Image change detection data:
==========
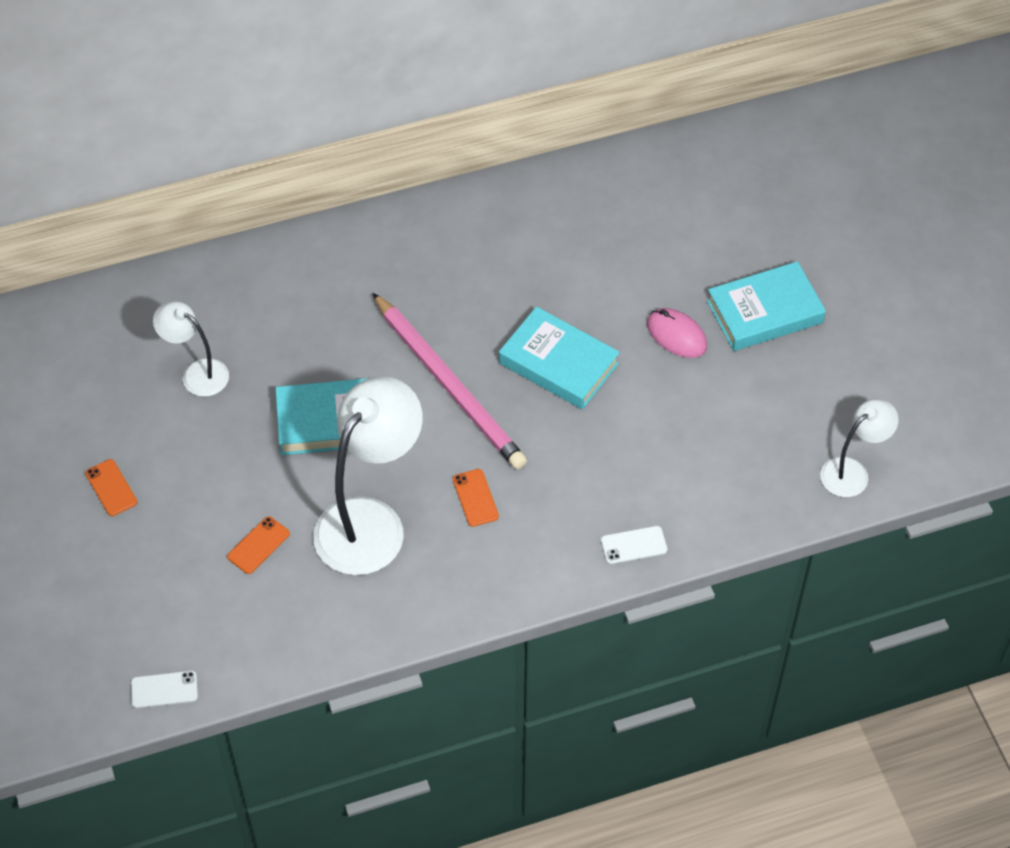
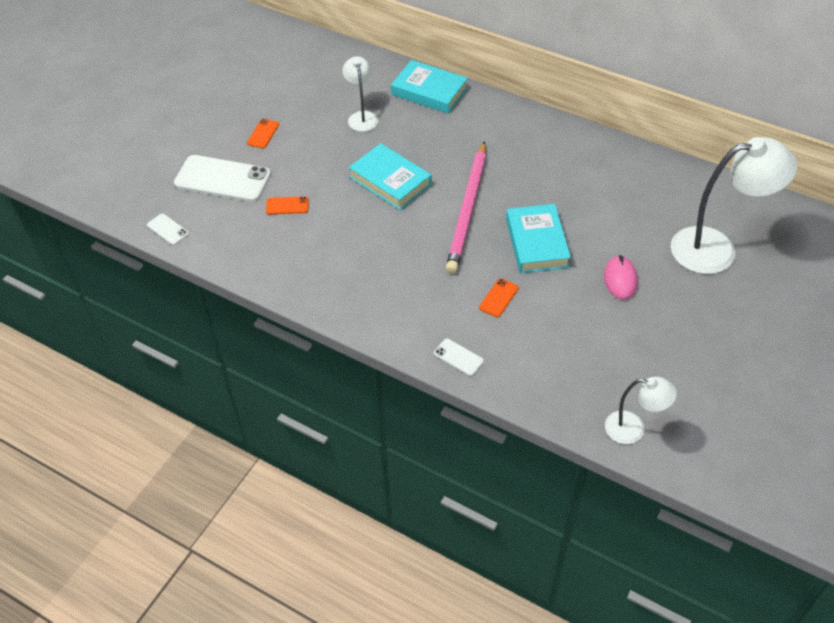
camera: 50 degrees right, 5 degrees down
(142, 580) = (222, 179): none -> white phone
(370, 521) = (348, 237): white lamp -> white lamp (716, 248)
(475, 498) = (410, 268): orange phone -> orange phone (499, 298)
(765, 312) = (689, 308): turquoise book -> turquoise book (429, 91)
==========
- _TO DO_
Please show every line above that includes the word "white".

- _EXERCISE ANSWER_
(142, 580) = (222, 179): none -> white phone
(370, 521) = (348, 237): white lamp -> white lamp (716, 248)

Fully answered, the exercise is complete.